▸ Your goal: All lines in the listing below that hold the string "blue" are to be tallied, with only the total reported.

▸ Data extract:

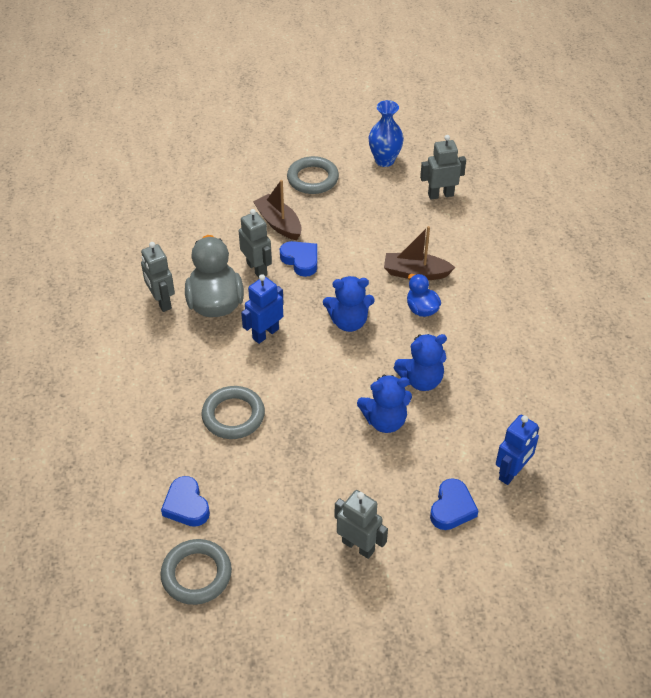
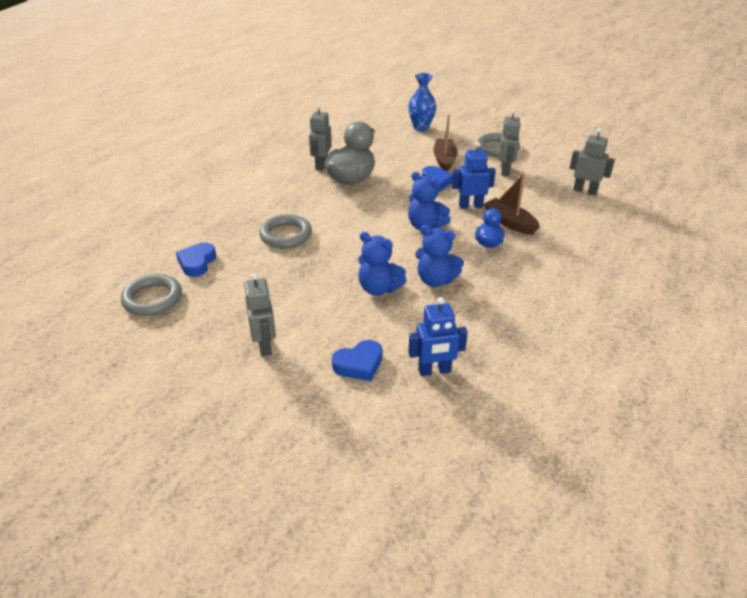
camera: 40 degrees right, 10 degrees down
(257, 269) = (400, 175): grey robot -> grey robot (505, 170)
(265, 333) = (362, 206): blue robot -> blue robot (470, 206)
(384, 160) = (563, 158): blue vase -> blue vase (421, 127)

▸ Result below: 2